Pick out each line below containing "toothbrush".

[[ Records provided open ]]

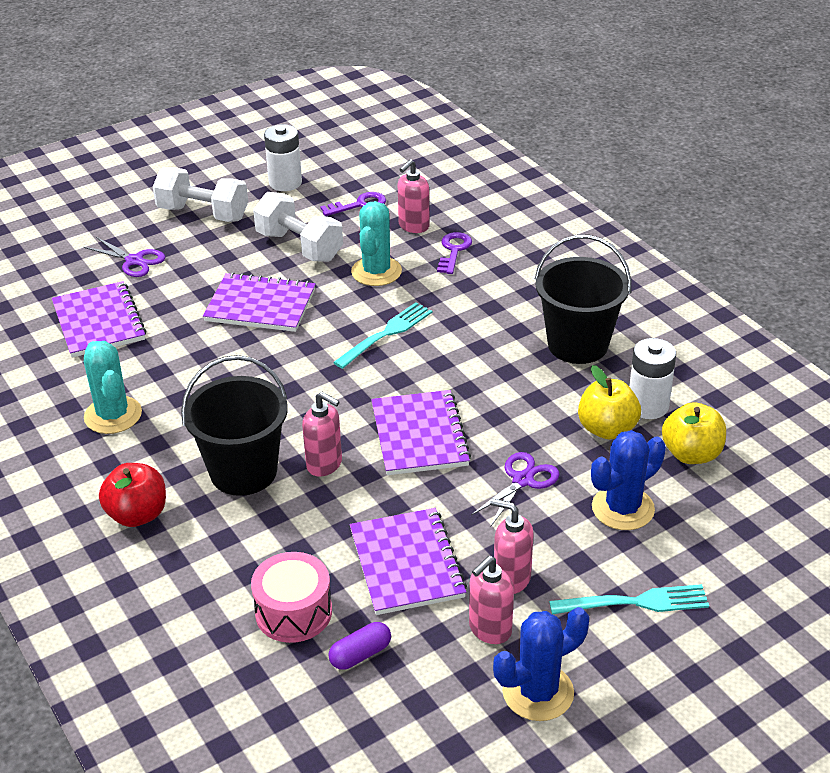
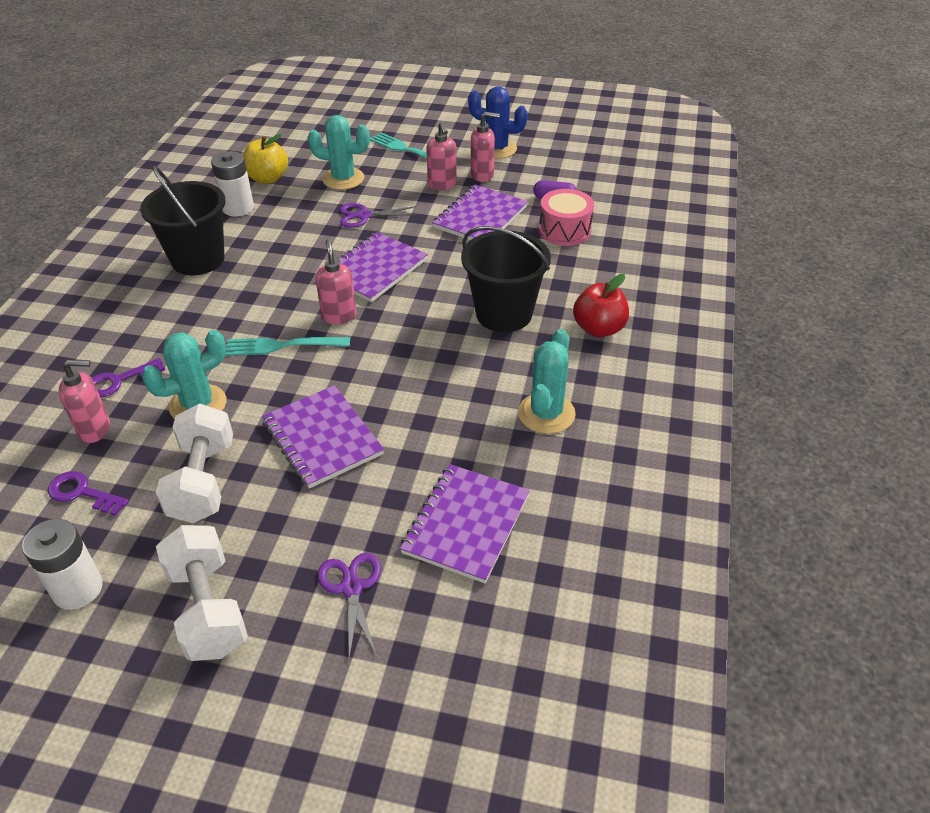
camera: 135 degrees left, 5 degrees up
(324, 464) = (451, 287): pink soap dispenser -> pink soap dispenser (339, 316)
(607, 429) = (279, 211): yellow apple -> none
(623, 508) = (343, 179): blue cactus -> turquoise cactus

[[ Records provided closed ]]
[[ Records provided open ]]

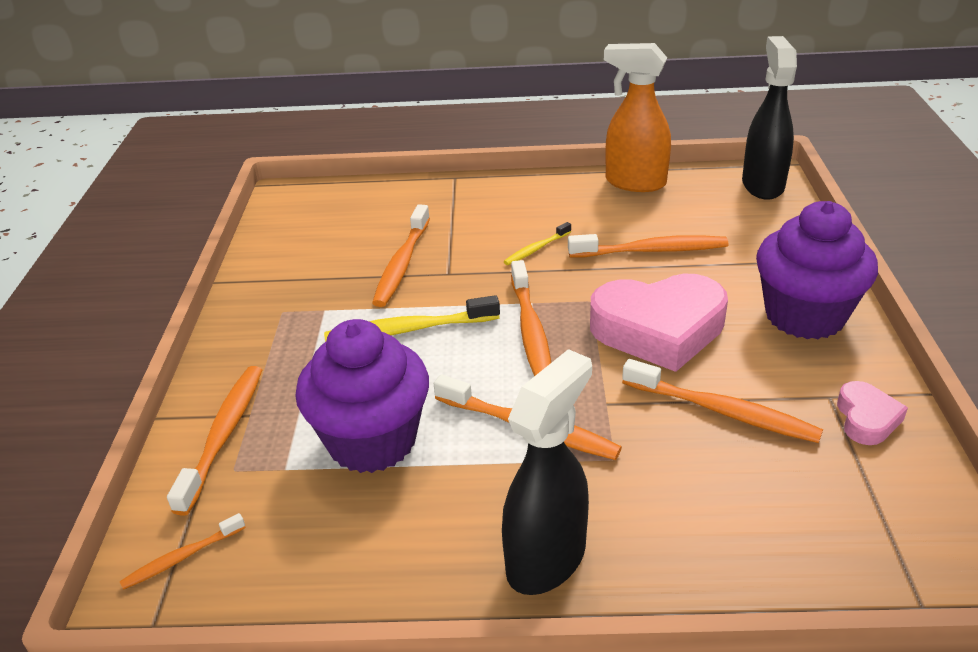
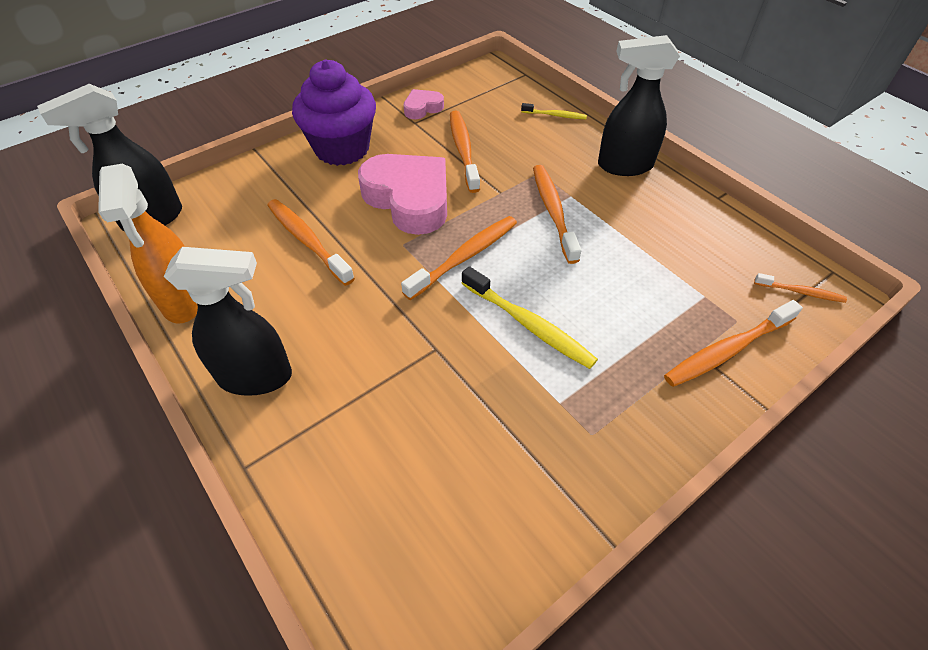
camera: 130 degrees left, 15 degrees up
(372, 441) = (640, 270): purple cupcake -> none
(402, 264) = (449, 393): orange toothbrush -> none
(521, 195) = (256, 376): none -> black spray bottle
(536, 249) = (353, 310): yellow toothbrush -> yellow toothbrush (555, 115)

[[ Records provided closed ]]
[[ Records provided open ]]

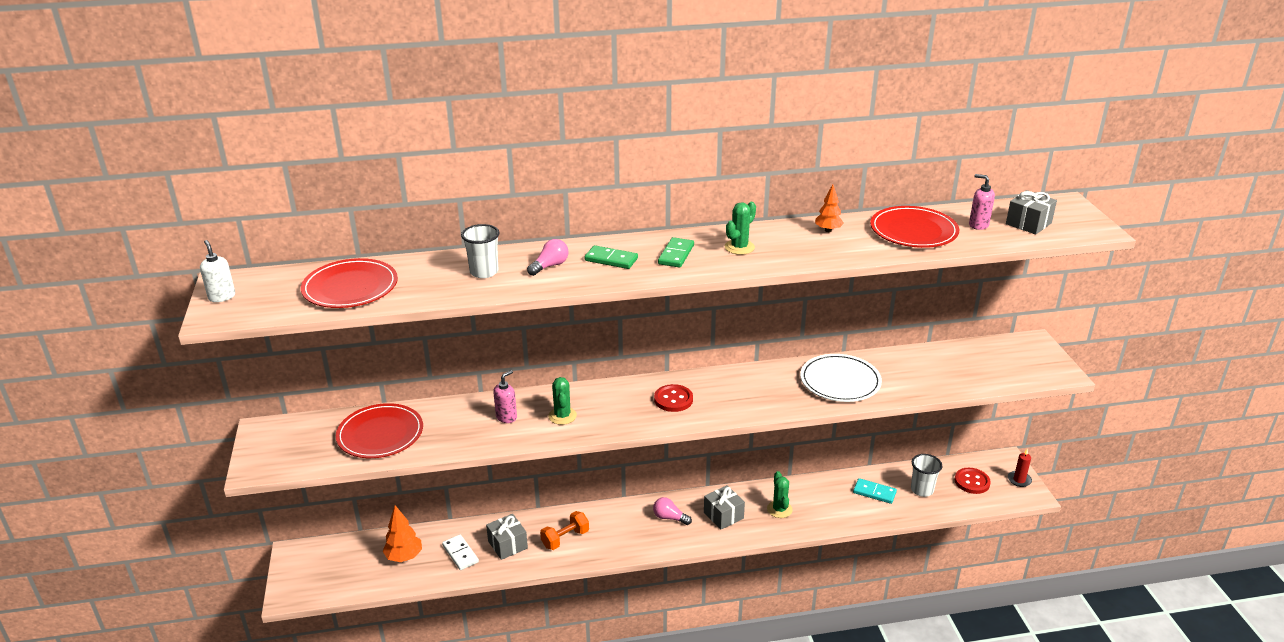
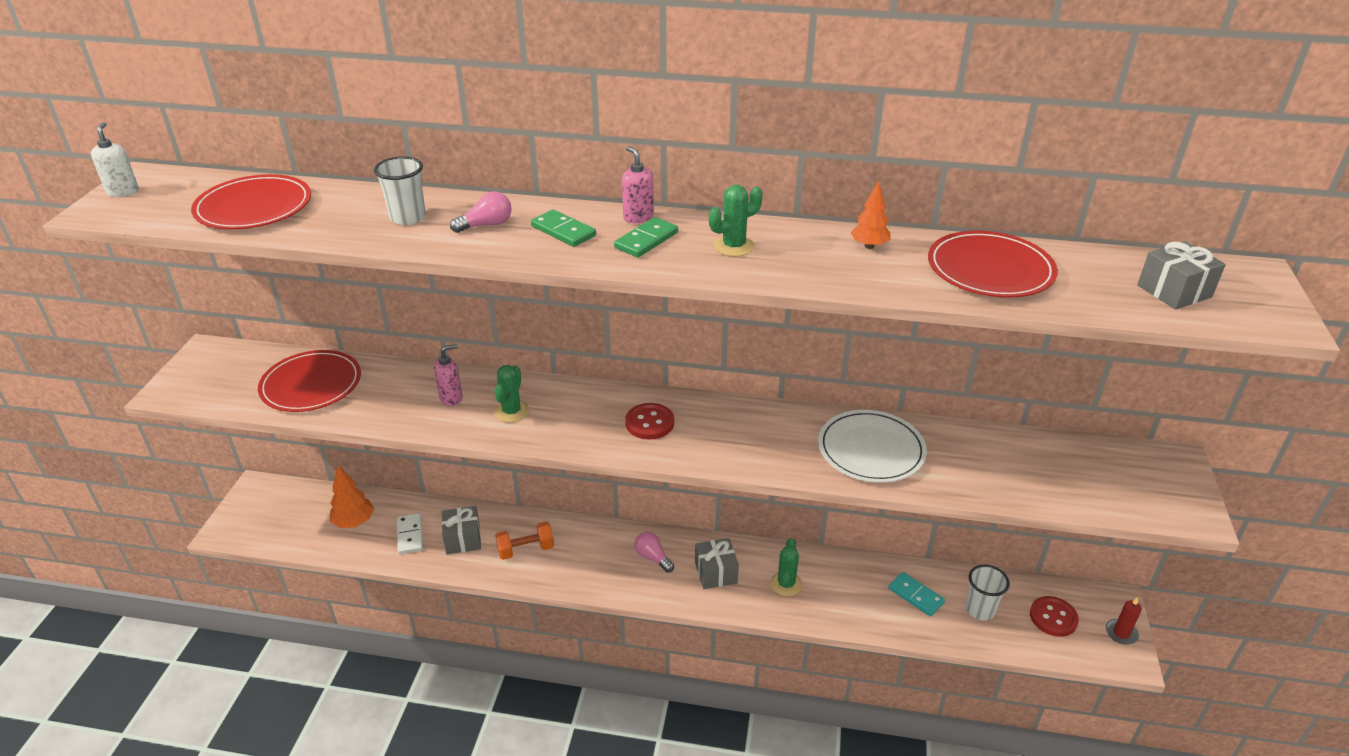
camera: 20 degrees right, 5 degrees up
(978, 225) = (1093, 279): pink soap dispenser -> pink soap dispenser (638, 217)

[[ Records provided closed ]]

Exercise response:
(402, 264) = (449, 393): orange toothbrush -> none
(536, 249) = (353, 310): yellow toothbrush -> yellow toothbrush (555, 115)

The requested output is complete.